Assigned task: Of all the lines in the entries, how many carry the word "AGND"? The reply is that number and no more.

Records for this task:
BEGIN

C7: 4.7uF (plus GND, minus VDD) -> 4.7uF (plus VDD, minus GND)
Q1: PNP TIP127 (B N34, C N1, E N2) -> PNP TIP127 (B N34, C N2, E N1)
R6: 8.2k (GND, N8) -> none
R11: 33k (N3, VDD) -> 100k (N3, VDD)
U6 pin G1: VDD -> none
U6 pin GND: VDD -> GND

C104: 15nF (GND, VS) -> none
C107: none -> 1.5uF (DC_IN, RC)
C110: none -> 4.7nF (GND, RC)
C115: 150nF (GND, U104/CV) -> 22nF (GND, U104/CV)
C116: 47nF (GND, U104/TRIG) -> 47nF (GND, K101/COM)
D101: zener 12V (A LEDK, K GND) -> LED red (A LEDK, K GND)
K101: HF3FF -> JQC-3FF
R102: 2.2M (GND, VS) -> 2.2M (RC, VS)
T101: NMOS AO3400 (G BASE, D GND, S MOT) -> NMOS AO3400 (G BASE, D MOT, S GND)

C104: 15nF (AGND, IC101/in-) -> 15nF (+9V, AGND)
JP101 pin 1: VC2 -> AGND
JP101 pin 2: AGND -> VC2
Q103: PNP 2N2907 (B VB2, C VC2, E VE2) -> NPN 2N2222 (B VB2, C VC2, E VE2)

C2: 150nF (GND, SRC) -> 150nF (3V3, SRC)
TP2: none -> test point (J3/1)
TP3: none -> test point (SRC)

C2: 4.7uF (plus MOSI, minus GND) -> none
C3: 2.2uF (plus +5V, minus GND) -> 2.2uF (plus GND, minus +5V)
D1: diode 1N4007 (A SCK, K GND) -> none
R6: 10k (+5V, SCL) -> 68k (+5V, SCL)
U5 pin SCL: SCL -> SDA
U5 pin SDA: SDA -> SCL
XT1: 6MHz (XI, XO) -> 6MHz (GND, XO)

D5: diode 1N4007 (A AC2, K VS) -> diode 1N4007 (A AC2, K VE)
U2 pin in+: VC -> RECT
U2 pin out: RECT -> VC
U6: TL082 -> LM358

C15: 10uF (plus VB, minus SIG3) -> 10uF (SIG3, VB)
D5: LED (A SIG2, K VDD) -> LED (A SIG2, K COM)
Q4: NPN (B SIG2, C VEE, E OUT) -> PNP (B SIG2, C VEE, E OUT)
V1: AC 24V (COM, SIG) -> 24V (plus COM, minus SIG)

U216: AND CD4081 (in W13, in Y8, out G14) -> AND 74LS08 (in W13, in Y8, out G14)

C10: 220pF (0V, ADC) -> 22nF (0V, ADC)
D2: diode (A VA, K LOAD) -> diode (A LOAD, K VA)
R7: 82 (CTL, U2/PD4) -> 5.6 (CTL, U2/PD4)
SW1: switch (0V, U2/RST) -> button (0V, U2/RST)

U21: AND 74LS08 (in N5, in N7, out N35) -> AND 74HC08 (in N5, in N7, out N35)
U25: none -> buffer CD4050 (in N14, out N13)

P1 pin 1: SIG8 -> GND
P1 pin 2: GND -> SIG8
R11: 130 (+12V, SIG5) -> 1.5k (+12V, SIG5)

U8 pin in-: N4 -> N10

END

Written answer: 3